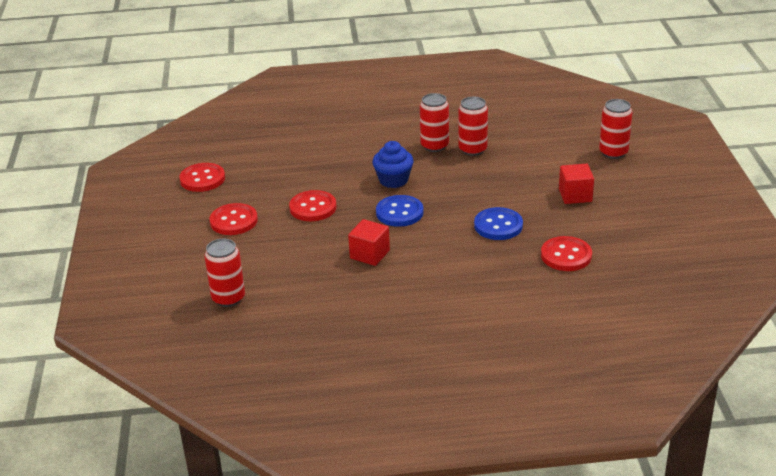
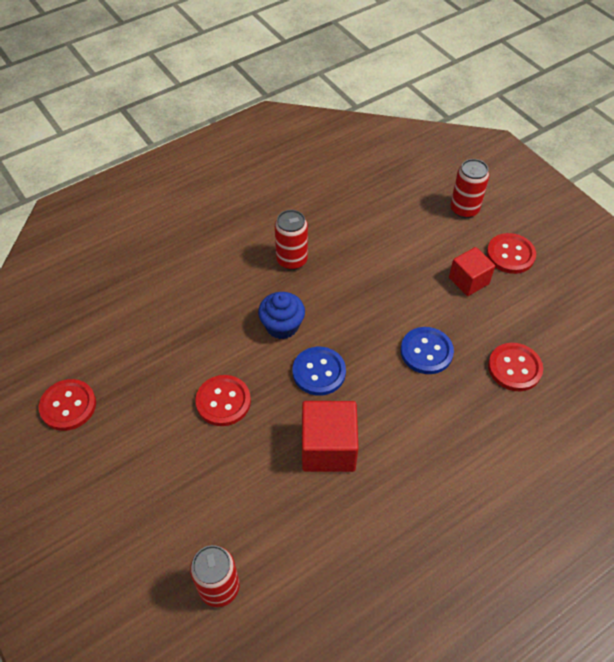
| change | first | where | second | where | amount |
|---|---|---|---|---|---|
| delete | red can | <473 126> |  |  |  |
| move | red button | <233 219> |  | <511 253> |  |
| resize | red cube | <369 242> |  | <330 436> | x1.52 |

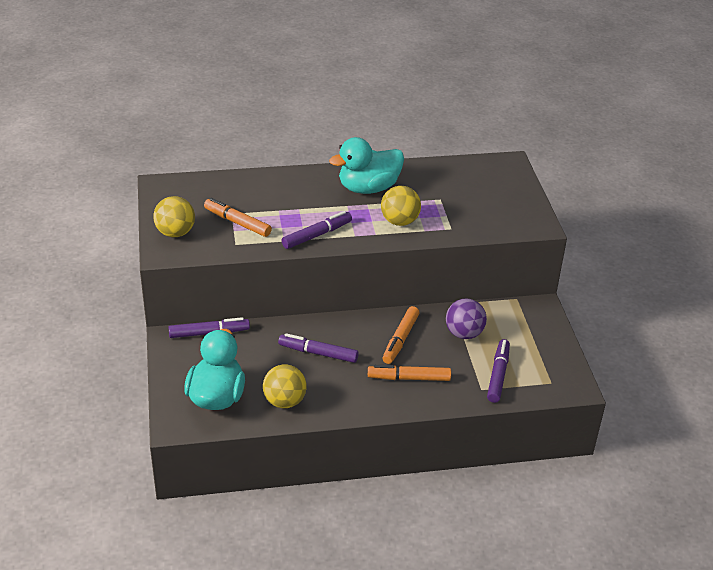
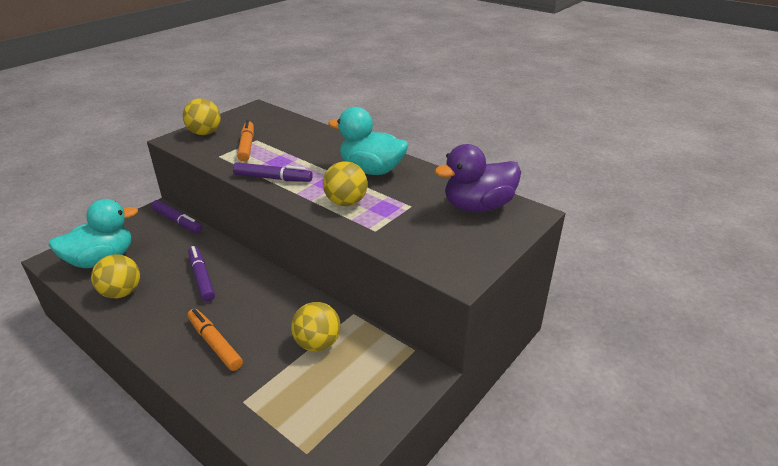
| change | first | where | second | where | amount |
|---|---|---|---|---|---|
| recolor | purple ball | <466 318> | yellow ball | <316 326> |  |
| delete | orange marker | <400 335> |  |  |  |
| delete | purple marker | <498 371> |  |  |  |
| insert |  |  | purple duck | <477 178> |  |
● ● ● ● ●
| What the exercise asks |
If a record holds a picture, drop the picture and reproduce everything else exactly.

| Solution for this exercise |
| change | first | where | second | where | amount |
|---|---|---|---|---|---|
| delete | red can | <473 126> |  |  |  |
| move | red button | <233 219> |  | <511 253> |  |
| resize | red cube | <369 242> |  | <330 436> | x1.52 |

| change | first | where | second | where | amount |
|---|---|---|---|---|---|
| recolor | purple ball | <466 318> | yellow ball | <316 326> |  |
| delete | orange marker | <400 335> |  |  |  |
| delete | purple marker | <498 371> |  |  |  |
| insert |  |  | purple duck | <477 178> |  |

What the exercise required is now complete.